- _REQUIRED WORK_
Locate the string "depth" in the records below. Copy every line where it occurs.

- _Saved data entries_

▬▬▬▬▬▬▬▬▬▬

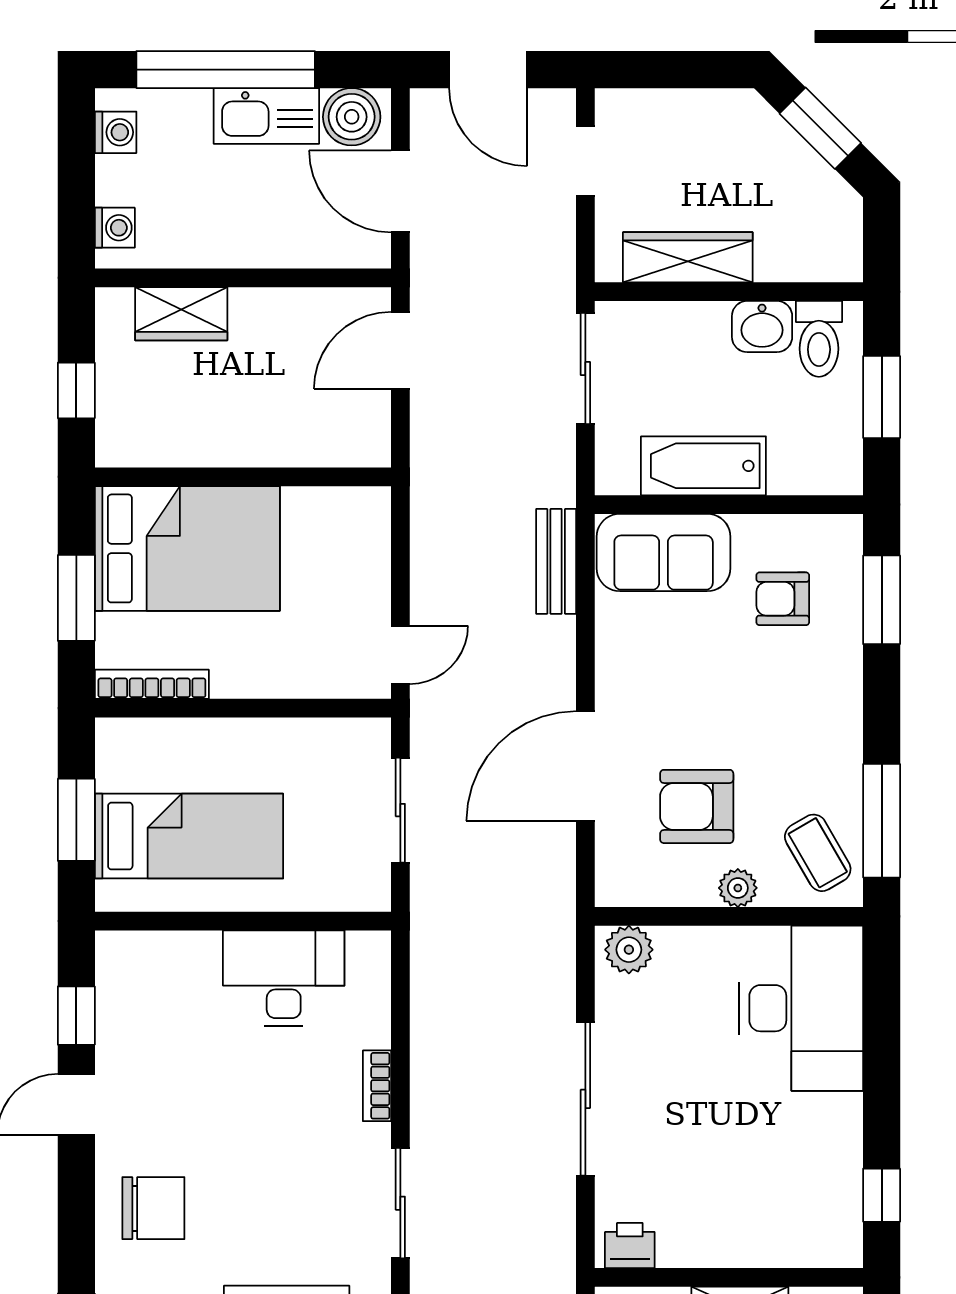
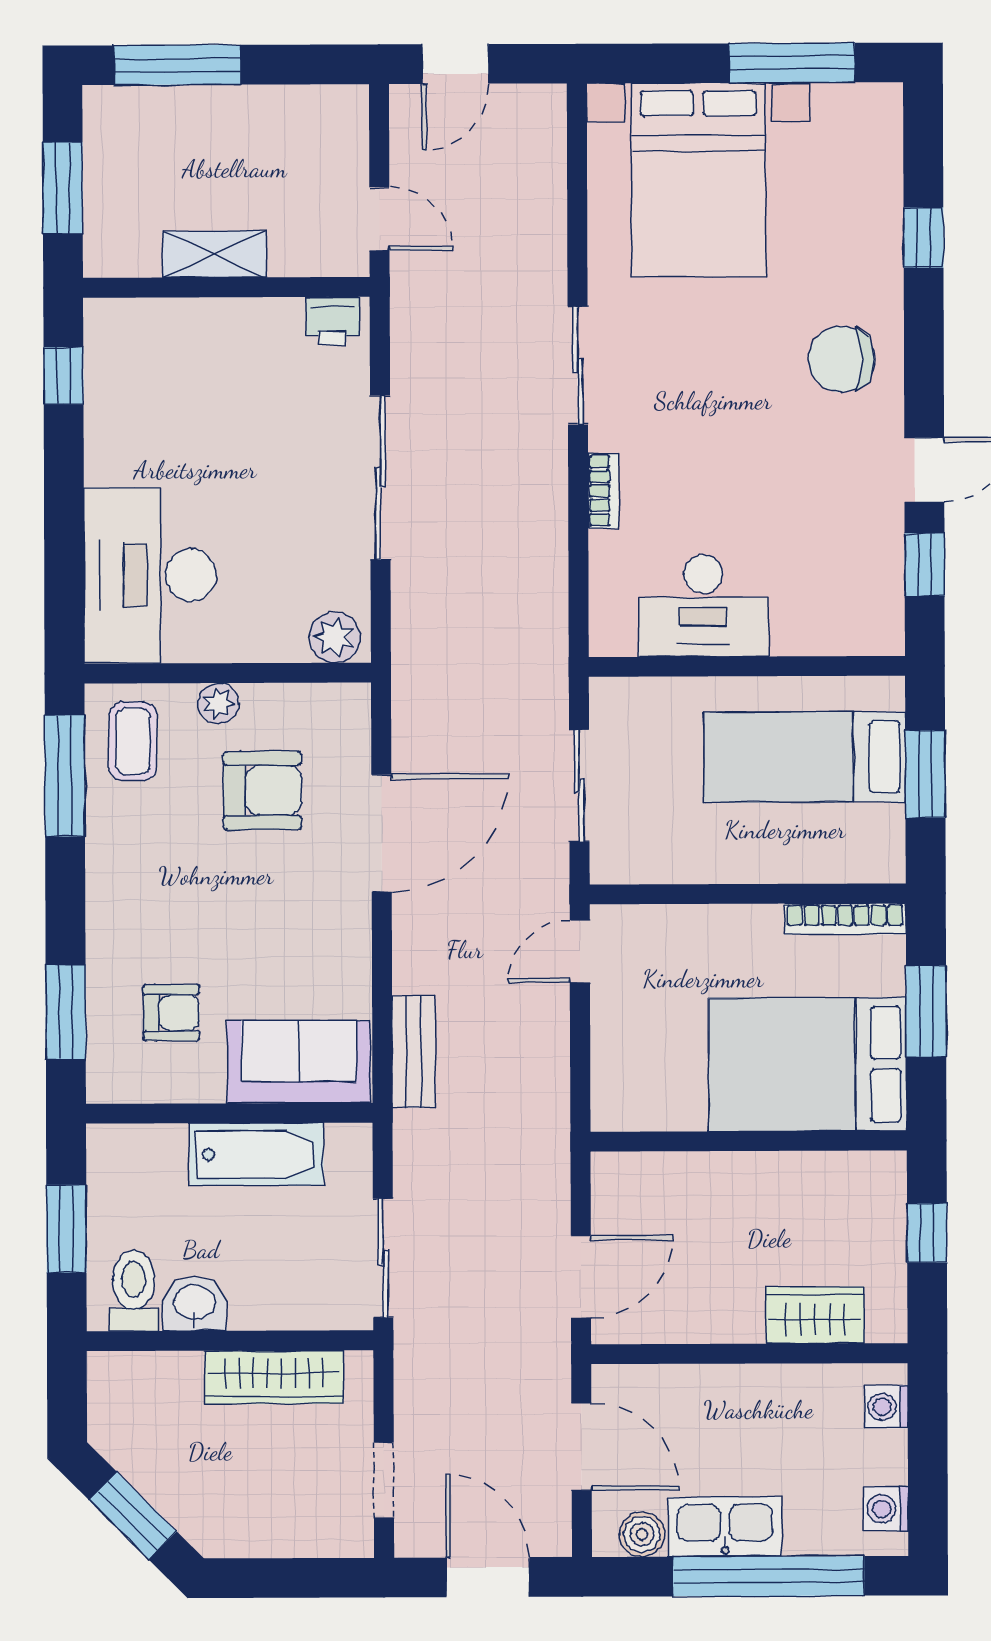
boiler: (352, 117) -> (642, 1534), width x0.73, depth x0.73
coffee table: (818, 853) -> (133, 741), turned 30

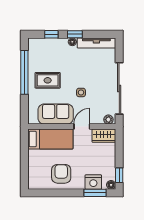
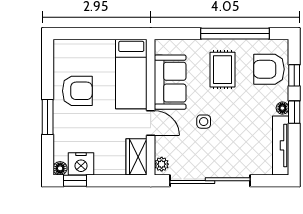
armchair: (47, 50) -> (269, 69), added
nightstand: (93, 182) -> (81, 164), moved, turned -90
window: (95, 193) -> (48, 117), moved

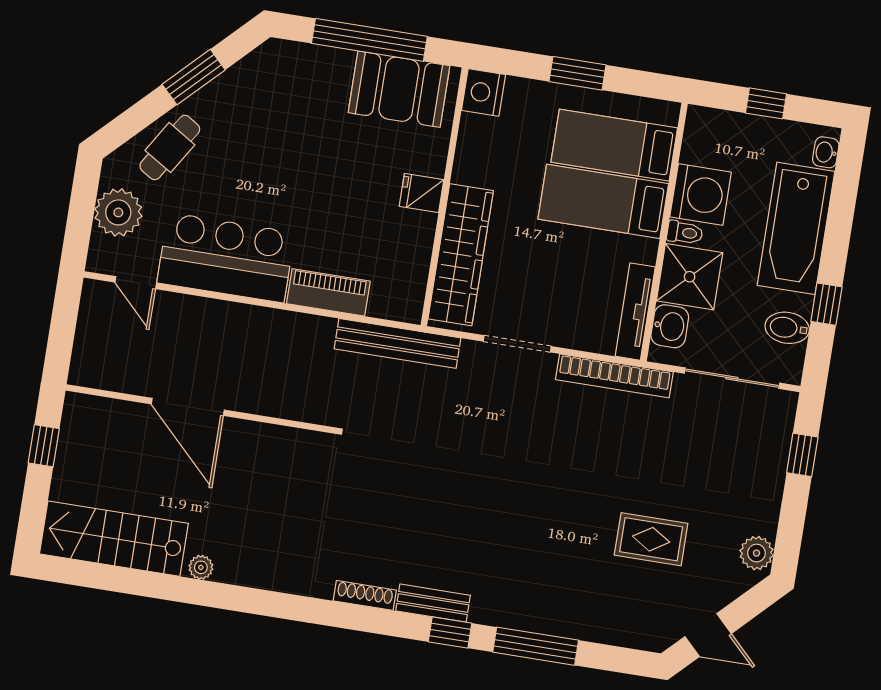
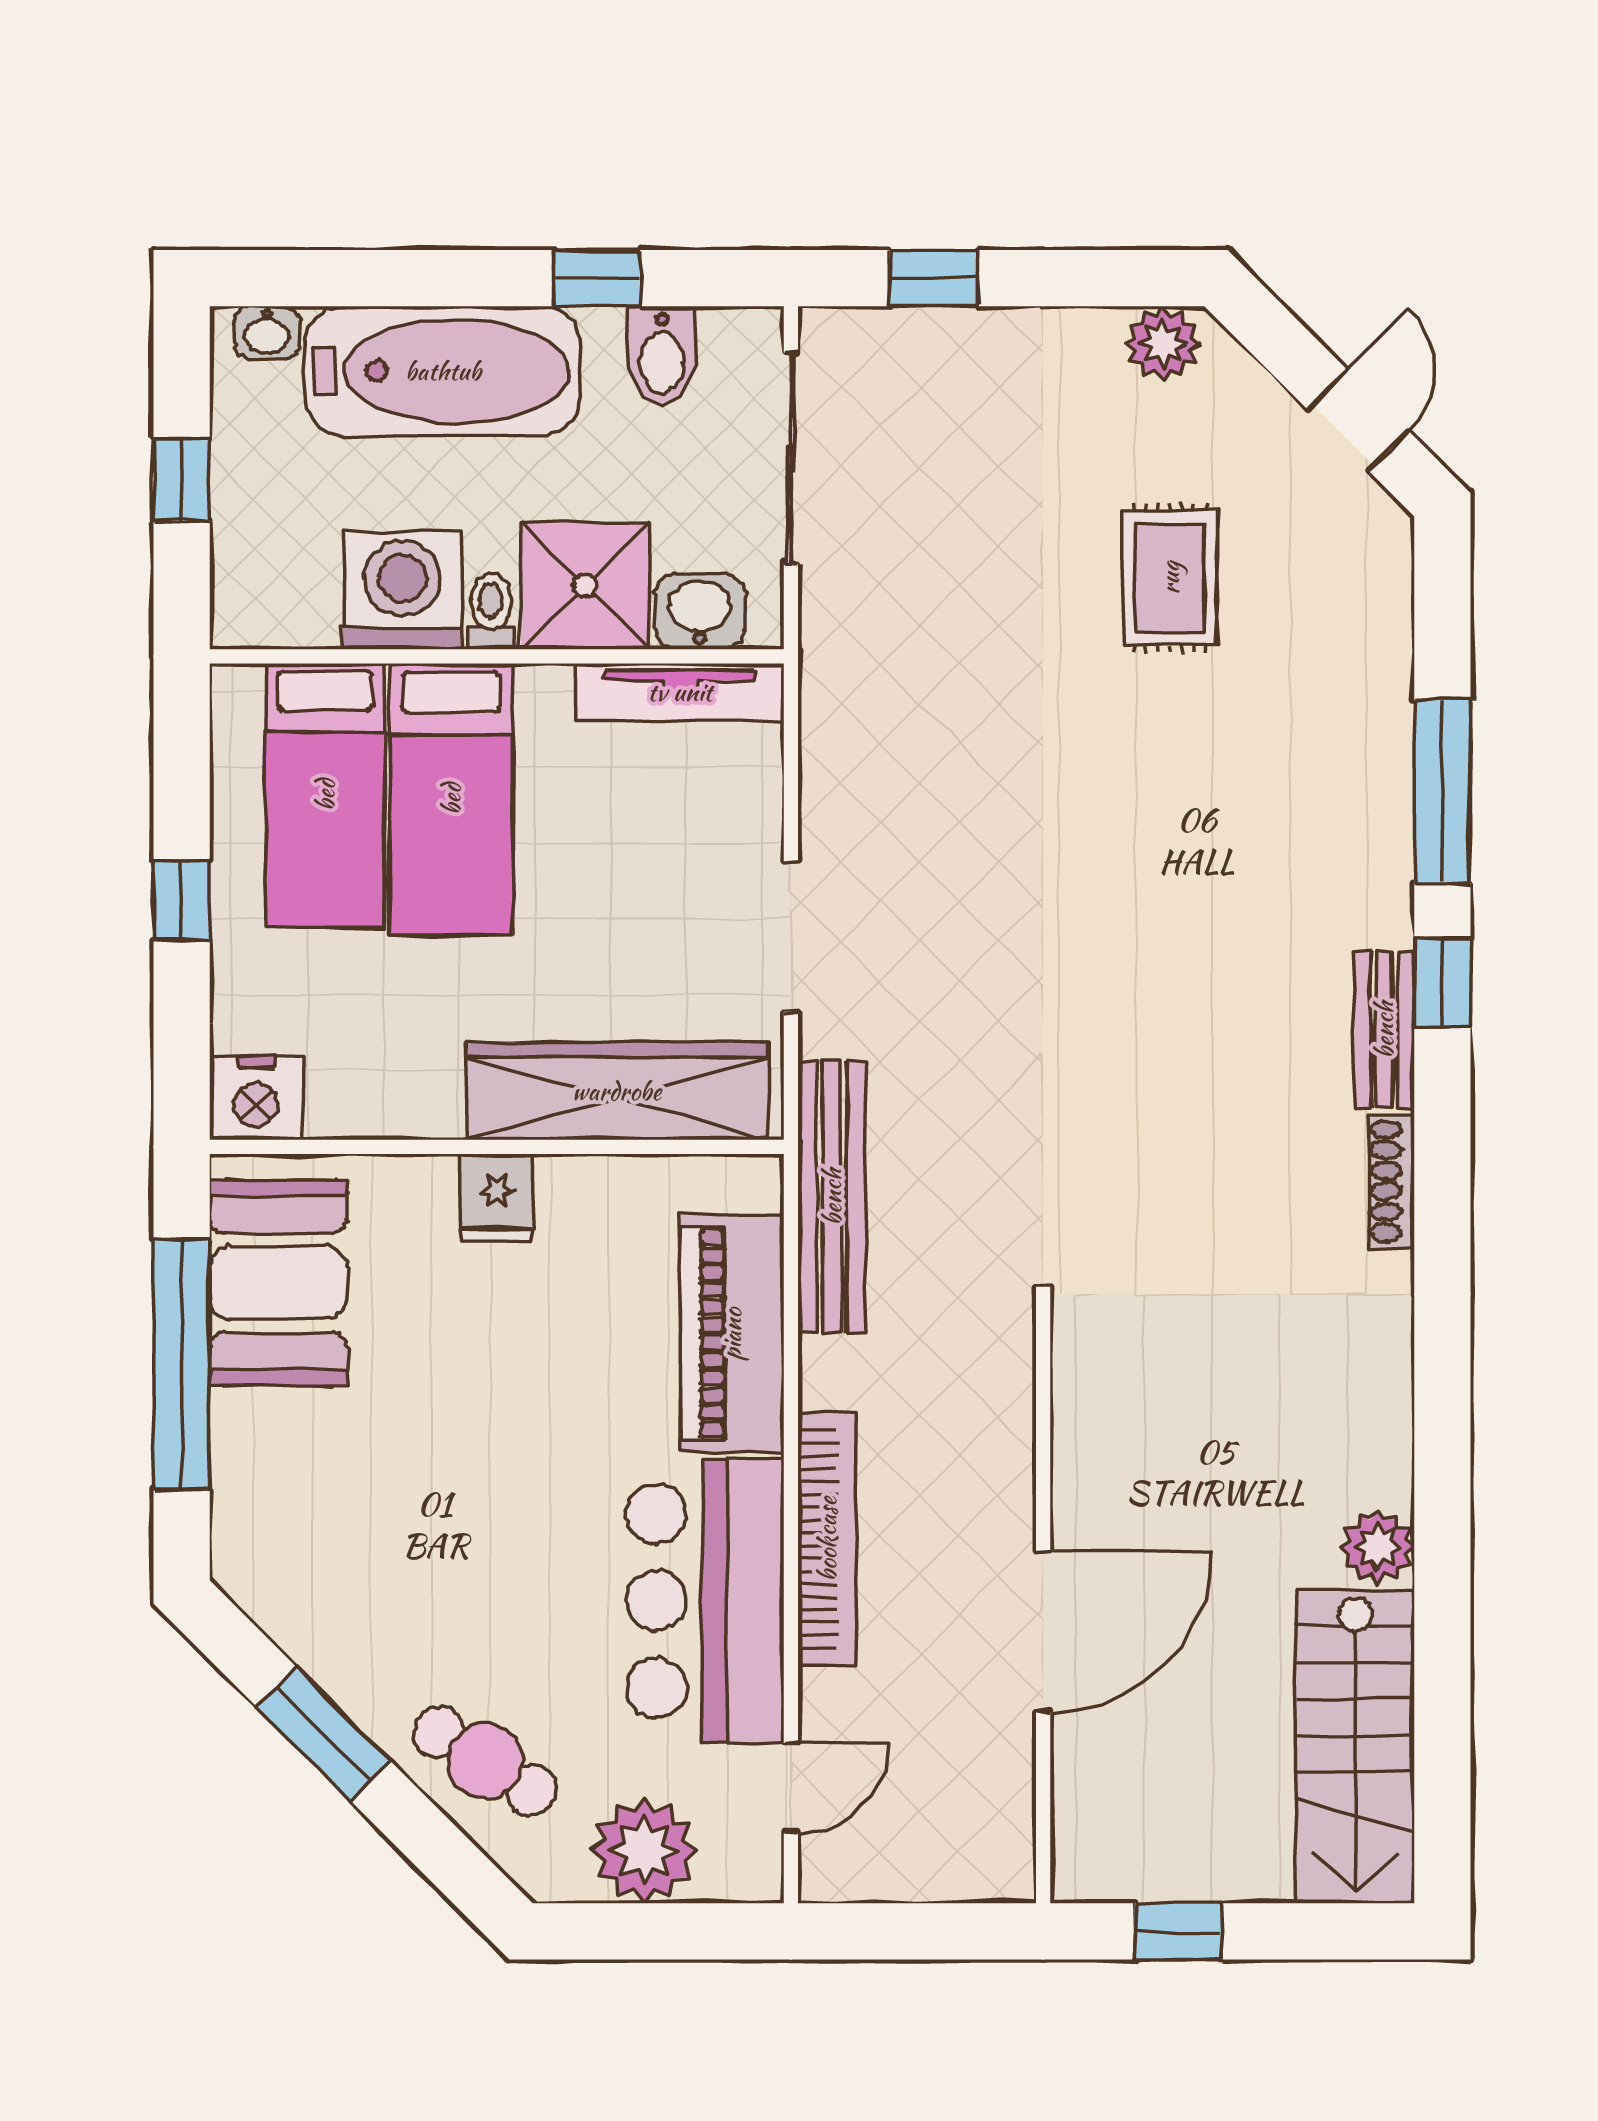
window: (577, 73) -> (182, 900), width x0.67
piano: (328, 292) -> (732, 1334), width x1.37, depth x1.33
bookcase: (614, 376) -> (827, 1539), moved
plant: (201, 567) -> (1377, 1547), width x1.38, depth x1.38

▬▬▬▬▬▬▬▬▬▬

- _OUTPUT FOR THIS EXERCISE_
boiler: (352, 117) -> (642, 1534), width x0.73, depth x0.73
piano: (328, 292) -> (732, 1334), width x1.37, depth x1.33
plant: (201, 567) -> (1377, 1547), width x1.38, depth x1.38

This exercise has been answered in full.